START TASK DATA

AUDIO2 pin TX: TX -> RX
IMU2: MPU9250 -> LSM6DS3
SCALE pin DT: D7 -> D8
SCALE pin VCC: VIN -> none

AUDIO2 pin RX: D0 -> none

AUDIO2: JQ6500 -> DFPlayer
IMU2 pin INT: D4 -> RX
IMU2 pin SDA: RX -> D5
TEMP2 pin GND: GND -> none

END TASK DATA

# [TASK PROMPT]
Each entry above is to be copied out exactly as written.

# [TASK SOLUTION]
AUDIO2 pin TX: TX -> RX
IMU2: MPU9250 -> LSM6DS3
SCALE pin DT: D7 -> D8
SCALE pin VCC: VIN -> none

AUDIO2 pin RX: D0 -> none

AUDIO2: JQ6500 -> DFPlayer
IMU2 pin INT: D4 -> RX
IMU2 pin SDA: RX -> D5
TEMP2 pin GND: GND -> none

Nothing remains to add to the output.